Exercise aim. Pull every line of the entries that has the word "none".

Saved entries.
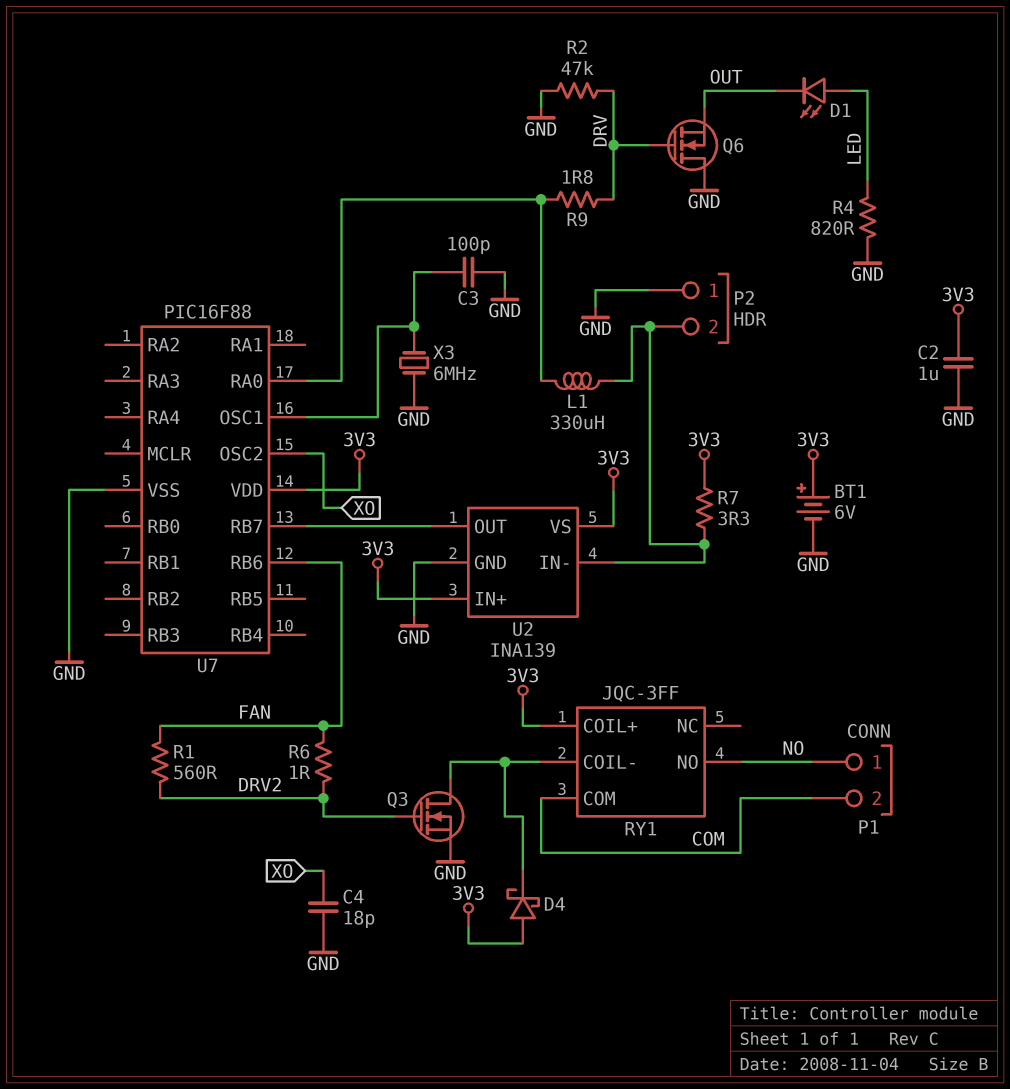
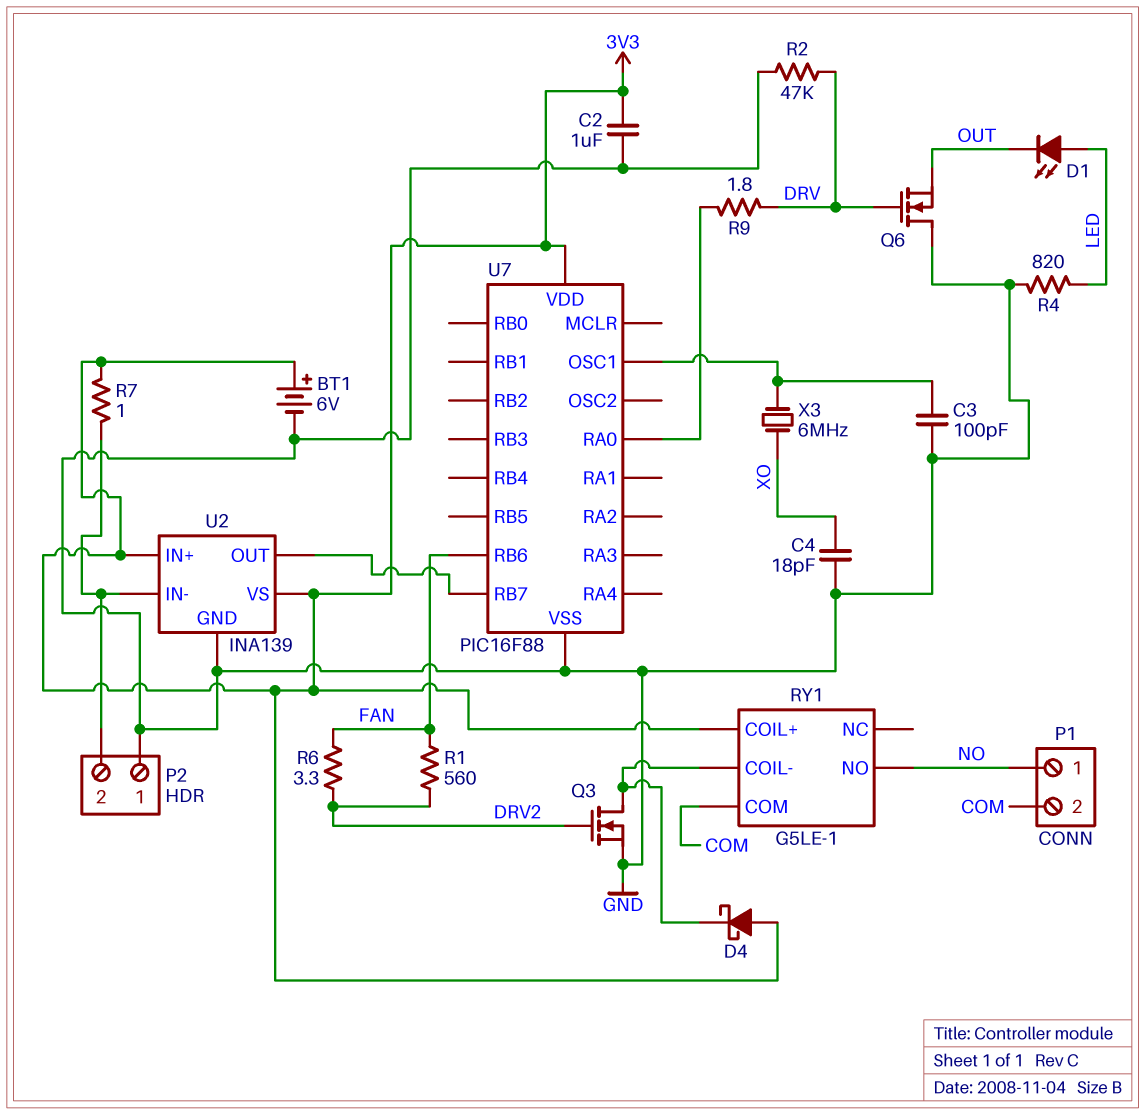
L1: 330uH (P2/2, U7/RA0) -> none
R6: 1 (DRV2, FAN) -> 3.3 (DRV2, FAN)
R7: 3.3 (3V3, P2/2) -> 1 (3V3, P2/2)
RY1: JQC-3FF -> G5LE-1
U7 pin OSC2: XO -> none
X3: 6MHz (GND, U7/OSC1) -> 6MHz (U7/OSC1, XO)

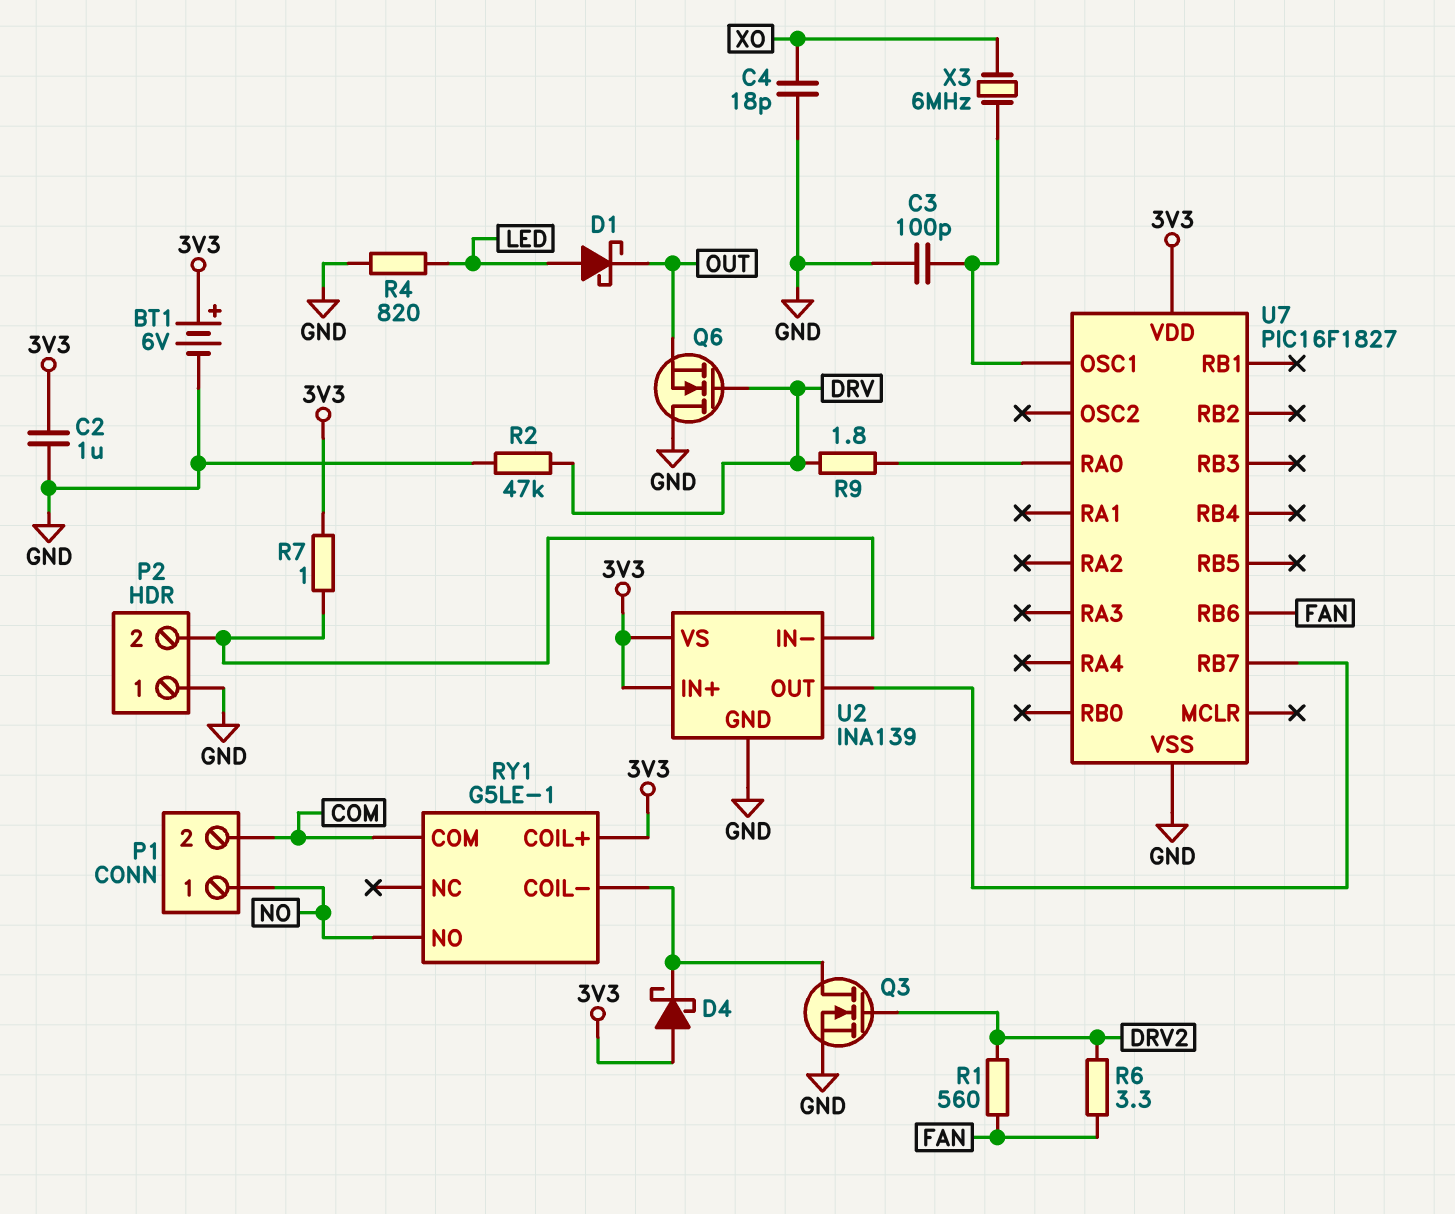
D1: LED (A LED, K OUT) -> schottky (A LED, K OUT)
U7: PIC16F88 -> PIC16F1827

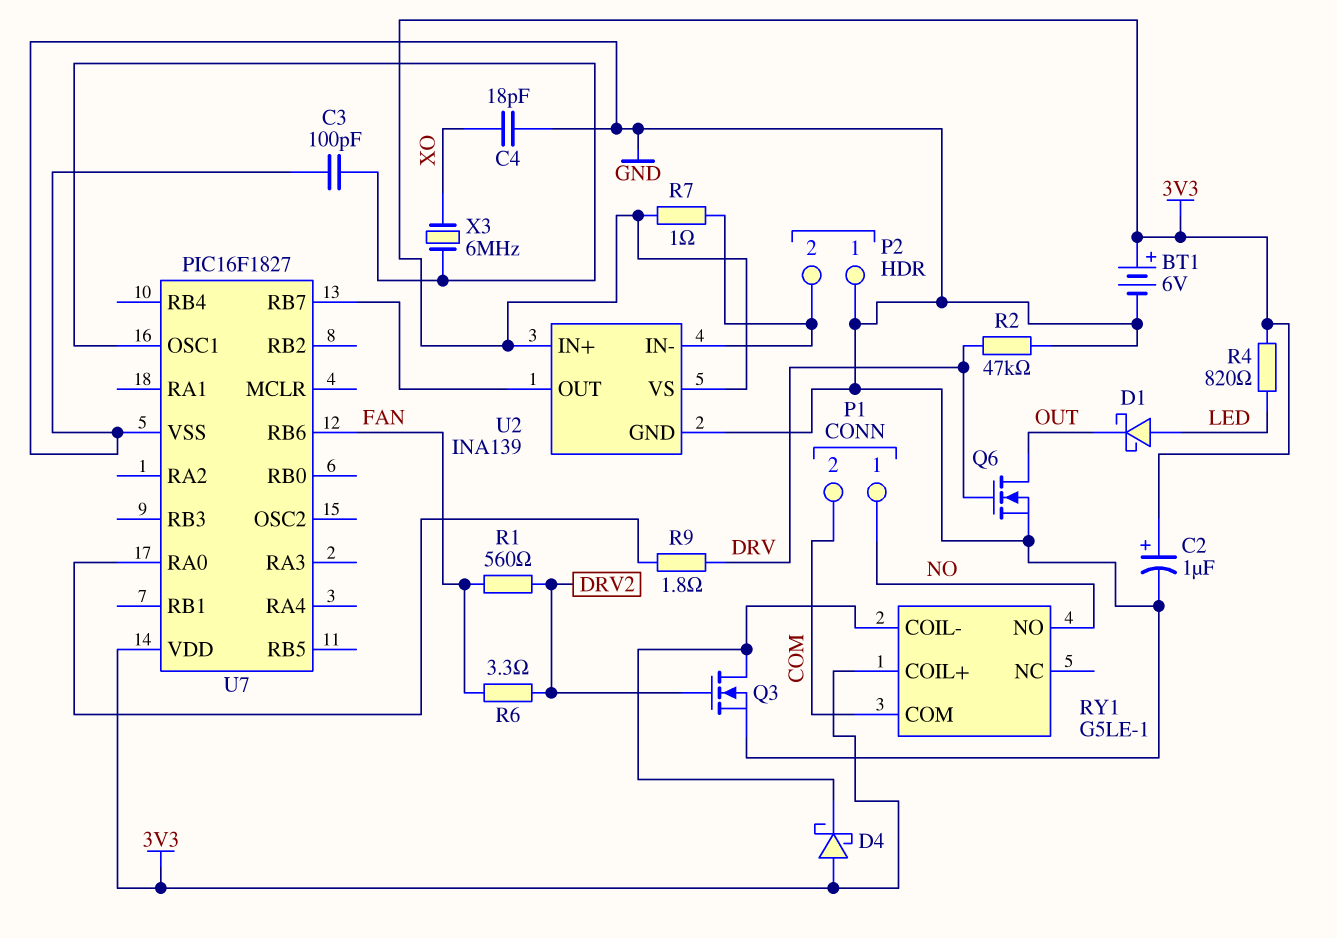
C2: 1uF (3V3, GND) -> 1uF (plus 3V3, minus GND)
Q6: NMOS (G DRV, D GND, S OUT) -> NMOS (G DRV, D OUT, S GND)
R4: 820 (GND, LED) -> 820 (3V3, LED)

Worked solution.
L1: 330uH (P2/2, U7/RA0) -> none
U7 pin OSC2: XO -> none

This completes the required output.